* [TASK OBJECTIVE] Copy exactly the lines of the records below, and only those lines, beginning with the line that contains "purple pan: 3 -> 0" and ending with the line that contains "orange ring: 7 -> 6".

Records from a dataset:
##########

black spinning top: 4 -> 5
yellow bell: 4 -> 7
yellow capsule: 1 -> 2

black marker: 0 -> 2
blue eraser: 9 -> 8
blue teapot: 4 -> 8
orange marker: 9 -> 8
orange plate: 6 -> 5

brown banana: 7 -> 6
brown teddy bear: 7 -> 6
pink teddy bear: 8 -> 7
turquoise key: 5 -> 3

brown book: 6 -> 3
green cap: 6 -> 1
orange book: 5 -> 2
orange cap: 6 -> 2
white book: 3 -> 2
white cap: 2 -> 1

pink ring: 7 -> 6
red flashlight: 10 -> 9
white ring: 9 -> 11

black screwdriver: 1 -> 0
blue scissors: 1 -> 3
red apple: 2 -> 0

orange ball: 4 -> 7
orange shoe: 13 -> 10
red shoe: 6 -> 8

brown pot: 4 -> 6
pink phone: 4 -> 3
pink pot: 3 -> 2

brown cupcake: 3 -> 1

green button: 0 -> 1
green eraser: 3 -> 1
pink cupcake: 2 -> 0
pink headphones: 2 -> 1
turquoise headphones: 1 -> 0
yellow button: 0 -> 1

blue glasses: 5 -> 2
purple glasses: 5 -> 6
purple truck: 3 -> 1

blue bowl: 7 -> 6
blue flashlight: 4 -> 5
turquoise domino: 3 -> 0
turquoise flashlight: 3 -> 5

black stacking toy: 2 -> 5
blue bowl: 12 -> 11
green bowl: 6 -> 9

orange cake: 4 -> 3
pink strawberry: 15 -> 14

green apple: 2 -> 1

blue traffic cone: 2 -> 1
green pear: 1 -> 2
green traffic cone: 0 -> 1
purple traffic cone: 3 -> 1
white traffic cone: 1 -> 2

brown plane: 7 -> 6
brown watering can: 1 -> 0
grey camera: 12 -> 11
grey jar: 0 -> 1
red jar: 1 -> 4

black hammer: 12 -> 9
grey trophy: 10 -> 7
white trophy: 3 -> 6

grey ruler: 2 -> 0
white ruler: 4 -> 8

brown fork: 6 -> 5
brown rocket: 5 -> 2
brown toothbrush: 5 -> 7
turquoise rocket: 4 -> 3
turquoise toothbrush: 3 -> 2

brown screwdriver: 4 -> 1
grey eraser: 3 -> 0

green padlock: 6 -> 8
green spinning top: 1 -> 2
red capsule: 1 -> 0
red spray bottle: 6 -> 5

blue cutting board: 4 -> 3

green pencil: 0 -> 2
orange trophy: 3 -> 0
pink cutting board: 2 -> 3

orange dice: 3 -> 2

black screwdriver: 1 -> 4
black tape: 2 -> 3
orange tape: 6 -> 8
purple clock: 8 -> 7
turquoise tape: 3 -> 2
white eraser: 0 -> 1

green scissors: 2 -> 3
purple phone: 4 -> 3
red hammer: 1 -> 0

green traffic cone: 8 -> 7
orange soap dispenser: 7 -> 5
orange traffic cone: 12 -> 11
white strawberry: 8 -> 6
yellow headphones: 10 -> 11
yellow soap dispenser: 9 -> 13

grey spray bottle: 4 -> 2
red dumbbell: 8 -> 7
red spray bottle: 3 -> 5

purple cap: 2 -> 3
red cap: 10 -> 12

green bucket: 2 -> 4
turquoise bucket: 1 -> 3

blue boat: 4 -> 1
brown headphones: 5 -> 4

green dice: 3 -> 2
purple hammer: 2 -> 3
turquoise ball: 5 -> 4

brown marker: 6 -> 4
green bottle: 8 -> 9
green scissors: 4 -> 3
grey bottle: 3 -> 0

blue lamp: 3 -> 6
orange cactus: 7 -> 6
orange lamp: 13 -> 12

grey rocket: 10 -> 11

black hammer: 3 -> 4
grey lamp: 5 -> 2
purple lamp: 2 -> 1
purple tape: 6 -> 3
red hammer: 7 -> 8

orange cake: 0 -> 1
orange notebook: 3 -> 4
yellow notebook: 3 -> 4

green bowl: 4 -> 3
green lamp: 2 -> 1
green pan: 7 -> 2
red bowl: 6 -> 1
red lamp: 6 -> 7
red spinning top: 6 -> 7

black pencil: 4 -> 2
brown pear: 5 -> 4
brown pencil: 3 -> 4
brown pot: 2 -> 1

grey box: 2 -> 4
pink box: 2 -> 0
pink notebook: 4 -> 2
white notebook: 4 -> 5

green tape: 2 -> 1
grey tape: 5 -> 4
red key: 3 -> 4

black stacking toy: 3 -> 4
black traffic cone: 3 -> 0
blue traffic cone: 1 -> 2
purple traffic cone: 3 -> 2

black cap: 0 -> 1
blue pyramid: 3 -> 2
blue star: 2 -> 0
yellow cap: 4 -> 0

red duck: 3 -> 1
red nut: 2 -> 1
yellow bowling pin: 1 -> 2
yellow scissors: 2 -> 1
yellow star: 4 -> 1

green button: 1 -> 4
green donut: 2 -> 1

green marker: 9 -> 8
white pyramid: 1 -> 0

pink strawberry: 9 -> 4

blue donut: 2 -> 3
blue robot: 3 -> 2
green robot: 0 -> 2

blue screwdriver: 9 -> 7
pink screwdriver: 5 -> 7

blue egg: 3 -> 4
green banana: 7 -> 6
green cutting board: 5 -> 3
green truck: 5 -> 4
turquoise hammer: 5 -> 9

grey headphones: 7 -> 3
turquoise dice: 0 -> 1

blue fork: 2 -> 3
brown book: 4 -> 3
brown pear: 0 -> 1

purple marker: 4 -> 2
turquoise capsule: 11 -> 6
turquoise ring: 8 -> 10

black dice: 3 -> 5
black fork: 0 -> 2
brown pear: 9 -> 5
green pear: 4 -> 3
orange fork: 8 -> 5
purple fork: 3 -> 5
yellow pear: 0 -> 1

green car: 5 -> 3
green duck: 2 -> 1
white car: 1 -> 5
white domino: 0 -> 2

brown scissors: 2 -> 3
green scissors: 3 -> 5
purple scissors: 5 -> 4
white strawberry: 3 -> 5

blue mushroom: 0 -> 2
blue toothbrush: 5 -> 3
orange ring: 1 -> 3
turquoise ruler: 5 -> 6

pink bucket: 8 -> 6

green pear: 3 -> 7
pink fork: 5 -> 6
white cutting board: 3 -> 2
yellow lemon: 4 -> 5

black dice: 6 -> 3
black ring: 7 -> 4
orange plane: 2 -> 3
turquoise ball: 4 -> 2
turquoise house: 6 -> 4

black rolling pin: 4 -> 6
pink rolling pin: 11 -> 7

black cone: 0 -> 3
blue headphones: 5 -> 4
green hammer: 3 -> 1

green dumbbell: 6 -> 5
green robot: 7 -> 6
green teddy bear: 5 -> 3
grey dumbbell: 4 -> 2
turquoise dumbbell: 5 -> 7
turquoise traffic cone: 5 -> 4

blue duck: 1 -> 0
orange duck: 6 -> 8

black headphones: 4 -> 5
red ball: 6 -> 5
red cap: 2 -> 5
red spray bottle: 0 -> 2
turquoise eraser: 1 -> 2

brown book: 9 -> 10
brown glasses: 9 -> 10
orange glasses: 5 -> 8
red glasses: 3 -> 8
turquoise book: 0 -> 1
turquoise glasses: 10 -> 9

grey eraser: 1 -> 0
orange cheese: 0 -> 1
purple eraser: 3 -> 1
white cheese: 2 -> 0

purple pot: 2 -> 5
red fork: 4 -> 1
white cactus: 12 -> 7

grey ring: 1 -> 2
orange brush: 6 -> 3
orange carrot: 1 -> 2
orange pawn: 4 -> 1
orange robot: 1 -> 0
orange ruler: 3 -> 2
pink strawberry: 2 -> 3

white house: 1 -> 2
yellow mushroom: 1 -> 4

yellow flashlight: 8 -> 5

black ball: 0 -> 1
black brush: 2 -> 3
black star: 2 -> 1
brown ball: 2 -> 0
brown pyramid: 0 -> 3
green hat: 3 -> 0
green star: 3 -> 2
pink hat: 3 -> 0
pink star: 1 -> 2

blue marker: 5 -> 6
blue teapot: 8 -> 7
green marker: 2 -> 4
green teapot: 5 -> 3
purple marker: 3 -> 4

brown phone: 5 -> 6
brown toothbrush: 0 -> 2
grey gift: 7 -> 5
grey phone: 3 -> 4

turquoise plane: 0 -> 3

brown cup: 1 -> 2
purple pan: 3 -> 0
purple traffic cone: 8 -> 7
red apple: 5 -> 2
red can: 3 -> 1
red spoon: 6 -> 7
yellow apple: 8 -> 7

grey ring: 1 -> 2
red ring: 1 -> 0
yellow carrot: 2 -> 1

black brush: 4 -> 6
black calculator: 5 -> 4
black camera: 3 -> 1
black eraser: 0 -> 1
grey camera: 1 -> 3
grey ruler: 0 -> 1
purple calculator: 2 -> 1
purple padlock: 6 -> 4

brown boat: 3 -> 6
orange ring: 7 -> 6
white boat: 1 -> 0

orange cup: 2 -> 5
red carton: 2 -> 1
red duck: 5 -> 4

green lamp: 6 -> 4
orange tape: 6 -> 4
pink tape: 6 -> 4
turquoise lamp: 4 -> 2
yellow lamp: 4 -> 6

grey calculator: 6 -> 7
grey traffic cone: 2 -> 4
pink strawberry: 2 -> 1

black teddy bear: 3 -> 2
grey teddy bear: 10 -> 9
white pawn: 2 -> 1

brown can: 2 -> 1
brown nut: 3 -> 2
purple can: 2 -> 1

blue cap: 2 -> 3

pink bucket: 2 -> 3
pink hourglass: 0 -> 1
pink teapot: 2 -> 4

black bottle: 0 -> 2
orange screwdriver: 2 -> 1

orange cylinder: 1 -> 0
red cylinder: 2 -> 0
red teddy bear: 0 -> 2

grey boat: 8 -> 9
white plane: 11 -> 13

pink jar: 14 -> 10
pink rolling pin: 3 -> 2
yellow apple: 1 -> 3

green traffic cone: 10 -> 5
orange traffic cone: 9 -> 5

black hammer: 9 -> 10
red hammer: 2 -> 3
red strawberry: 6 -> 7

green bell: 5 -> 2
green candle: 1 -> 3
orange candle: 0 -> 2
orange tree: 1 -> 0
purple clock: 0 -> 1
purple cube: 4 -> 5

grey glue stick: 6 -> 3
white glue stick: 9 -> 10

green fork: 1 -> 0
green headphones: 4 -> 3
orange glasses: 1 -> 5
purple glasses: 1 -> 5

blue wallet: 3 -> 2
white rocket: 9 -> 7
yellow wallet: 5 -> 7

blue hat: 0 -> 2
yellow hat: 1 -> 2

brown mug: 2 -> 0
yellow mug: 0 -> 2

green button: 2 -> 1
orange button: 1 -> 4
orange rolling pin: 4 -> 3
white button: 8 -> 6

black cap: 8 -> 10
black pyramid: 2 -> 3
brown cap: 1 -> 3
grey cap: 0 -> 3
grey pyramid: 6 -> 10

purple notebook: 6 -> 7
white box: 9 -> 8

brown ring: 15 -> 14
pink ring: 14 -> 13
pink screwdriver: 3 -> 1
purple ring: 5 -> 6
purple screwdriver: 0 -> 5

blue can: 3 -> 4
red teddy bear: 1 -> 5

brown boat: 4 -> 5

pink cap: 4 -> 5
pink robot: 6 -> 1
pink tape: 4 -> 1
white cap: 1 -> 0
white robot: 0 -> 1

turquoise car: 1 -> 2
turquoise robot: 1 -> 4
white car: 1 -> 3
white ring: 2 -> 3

##########

* [ANSWER FOR THE TASK]
purple pan: 3 -> 0
purple traffic cone: 8 -> 7
red apple: 5 -> 2
red can: 3 -> 1
red spoon: 6 -> 7
yellow apple: 8 -> 7

grey ring: 1 -> 2
red ring: 1 -> 0
yellow carrot: 2 -> 1

black brush: 4 -> 6
black calculator: 5 -> 4
black camera: 3 -> 1
black eraser: 0 -> 1
grey camera: 1 -> 3
grey ruler: 0 -> 1
purple calculator: 2 -> 1
purple padlock: 6 -> 4

brown boat: 3 -> 6
orange ring: 7 -> 6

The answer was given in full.